━━ Data in this exercise ━━

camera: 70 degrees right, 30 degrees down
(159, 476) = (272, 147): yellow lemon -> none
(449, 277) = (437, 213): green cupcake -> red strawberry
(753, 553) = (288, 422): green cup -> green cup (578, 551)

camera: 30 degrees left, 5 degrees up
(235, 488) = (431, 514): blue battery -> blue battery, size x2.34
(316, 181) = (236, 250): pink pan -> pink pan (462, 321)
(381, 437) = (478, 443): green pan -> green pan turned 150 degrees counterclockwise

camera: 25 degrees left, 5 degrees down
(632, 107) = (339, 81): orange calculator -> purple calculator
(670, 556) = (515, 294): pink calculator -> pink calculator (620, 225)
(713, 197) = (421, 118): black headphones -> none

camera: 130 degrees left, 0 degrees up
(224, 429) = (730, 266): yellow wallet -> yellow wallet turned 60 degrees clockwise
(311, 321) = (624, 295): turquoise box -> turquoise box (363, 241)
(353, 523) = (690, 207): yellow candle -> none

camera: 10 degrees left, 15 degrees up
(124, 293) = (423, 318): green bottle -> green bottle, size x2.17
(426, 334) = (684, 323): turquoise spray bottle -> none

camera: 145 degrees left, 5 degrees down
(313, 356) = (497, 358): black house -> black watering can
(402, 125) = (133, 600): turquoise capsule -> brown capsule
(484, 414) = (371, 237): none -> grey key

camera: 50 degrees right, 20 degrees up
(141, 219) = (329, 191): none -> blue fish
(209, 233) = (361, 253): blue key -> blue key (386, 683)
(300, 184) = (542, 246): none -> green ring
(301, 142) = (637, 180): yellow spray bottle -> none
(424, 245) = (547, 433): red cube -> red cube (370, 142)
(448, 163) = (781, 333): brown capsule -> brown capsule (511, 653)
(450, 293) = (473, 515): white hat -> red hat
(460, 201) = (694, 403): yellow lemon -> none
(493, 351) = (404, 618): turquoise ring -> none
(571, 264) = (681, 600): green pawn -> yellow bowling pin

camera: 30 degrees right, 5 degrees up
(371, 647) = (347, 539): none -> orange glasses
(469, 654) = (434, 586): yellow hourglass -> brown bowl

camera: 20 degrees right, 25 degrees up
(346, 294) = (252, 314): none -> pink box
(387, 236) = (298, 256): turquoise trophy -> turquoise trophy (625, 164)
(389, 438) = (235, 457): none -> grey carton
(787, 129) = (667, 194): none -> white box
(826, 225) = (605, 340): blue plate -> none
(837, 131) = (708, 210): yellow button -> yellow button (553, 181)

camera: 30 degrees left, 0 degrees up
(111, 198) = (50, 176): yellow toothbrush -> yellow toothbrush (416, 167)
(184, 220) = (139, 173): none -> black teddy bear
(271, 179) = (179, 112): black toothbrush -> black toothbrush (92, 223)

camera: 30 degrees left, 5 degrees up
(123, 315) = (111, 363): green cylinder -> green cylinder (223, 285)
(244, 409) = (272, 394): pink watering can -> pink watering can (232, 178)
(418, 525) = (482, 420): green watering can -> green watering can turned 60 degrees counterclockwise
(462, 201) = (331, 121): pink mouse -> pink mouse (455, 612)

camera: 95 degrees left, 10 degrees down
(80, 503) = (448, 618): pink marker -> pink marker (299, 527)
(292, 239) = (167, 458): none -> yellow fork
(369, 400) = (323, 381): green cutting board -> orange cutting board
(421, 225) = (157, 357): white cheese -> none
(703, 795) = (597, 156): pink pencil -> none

━━━

Reproduce the entries above exactly, starting at their first line and finishing with the line that contains "camera: 50 degrees right, 20 degrees up".

_Response area_
camera: 70 degrees right, 30 degrees down
(159, 476) = (272, 147): yellow lemon -> none
(449, 277) = (437, 213): green cupcake -> red strawberry
(753, 553) = (288, 422): green cup -> green cup (578, 551)

camera: 30 degrees left, 5 degrees up
(235, 488) = (431, 514): blue battery -> blue battery, size x2.34
(316, 181) = (236, 250): pink pan -> pink pan (462, 321)
(381, 437) = (478, 443): green pan -> green pan turned 150 degrees counterclockwise

camera: 25 degrees left, 5 degrees down
(632, 107) = (339, 81): orange calculator -> purple calculator
(670, 556) = (515, 294): pink calculator -> pink calculator (620, 225)
(713, 197) = (421, 118): black headphones -> none

camera: 130 degrees left, 0 degrees up
(224, 429) = (730, 266): yellow wallet -> yellow wallet turned 60 degrees clockwise
(311, 321) = (624, 295): turquoise box -> turquoise box (363, 241)
(353, 523) = (690, 207): yellow candle -> none

camera: 10 degrees left, 15 degrees up
(124, 293) = (423, 318): green bottle -> green bottle, size x2.17
(426, 334) = (684, 323): turquoise spray bottle -> none

camera: 145 degrees left, 5 degrees down
(313, 356) = (497, 358): black house -> black watering can
(402, 125) = (133, 600): turquoise capsule -> brown capsule
(484, 414) = (371, 237): none -> grey key

camera: 50 degrees right, 20 degrees up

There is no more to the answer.